What this task involves: Without the pictures, can you quote each line below exactly?

□ □ □ □ □ □ □

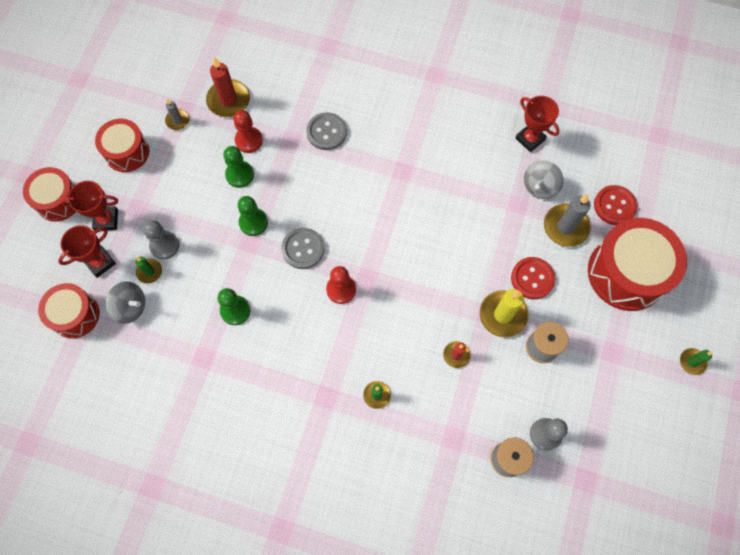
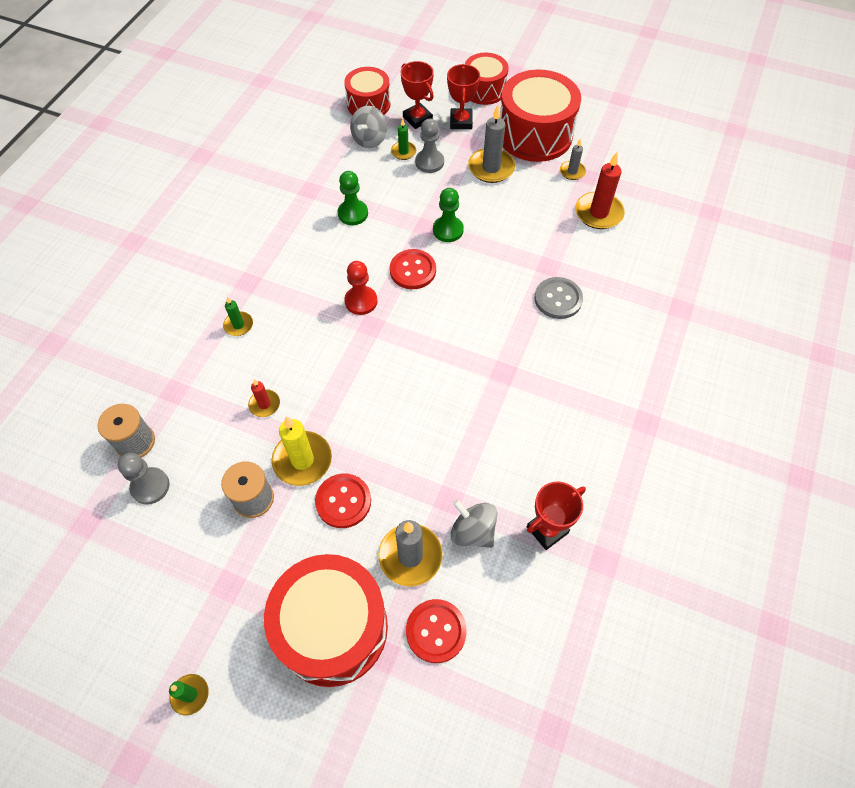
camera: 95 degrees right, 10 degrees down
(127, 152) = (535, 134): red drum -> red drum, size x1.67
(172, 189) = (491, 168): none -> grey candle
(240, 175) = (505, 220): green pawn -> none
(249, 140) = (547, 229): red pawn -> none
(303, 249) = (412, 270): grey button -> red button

□ □ □ □ □ □ □

Result below:
camera: 95 degrees right, 10 degrees down
(127, 152) = (535, 134): red drum -> red drum, size x1.67
(172, 189) = (491, 168): none -> grey candle
(240, 175) = (505, 220): green pawn -> none
(249, 140) = (547, 229): red pawn -> none
(303, 249) = (412, 270): grey button -> red button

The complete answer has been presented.